(Assignment)
Within the material below, locate the line with "tan brick F3 level 2 -> tan brick G8 level 1" and the line with "white brick H8", then return those two lines and all lines between them, exactly as written.

(Information given)
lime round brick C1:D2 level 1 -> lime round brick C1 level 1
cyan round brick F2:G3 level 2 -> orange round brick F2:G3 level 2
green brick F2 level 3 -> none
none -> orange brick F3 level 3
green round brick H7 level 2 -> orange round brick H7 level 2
---
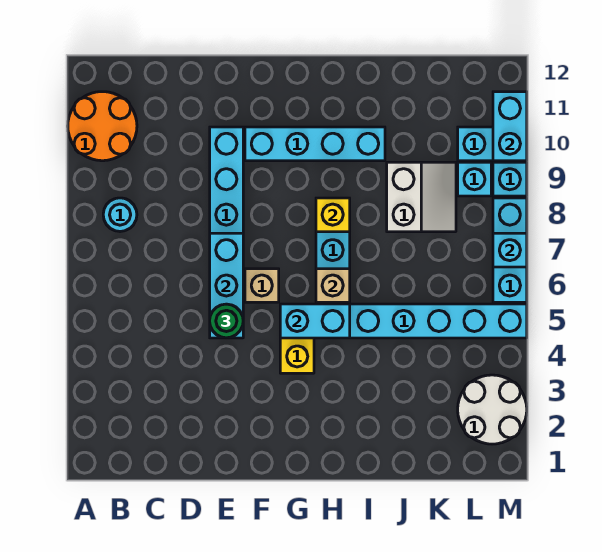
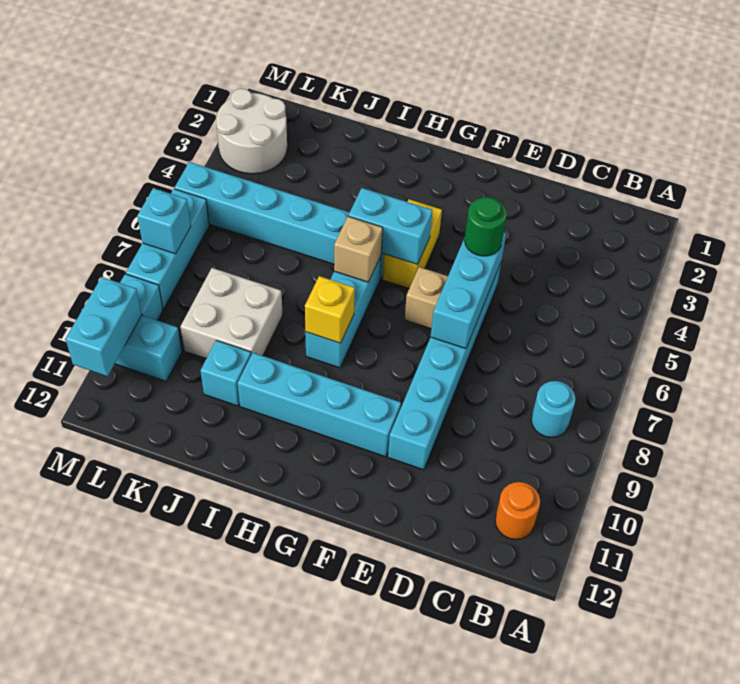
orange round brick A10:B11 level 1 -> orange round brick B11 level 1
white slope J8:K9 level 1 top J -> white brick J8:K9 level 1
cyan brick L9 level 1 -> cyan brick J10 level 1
==
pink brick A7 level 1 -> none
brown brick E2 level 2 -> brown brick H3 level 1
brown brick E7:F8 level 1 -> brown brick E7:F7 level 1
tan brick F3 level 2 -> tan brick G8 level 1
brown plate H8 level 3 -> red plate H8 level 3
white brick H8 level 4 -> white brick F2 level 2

(Output)
tan brick F3 level 2 -> tan brick G8 level 1
brown plate H8 level 3 -> red plate H8 level 3
white brick H8 level 4 -> white brick F2 level 2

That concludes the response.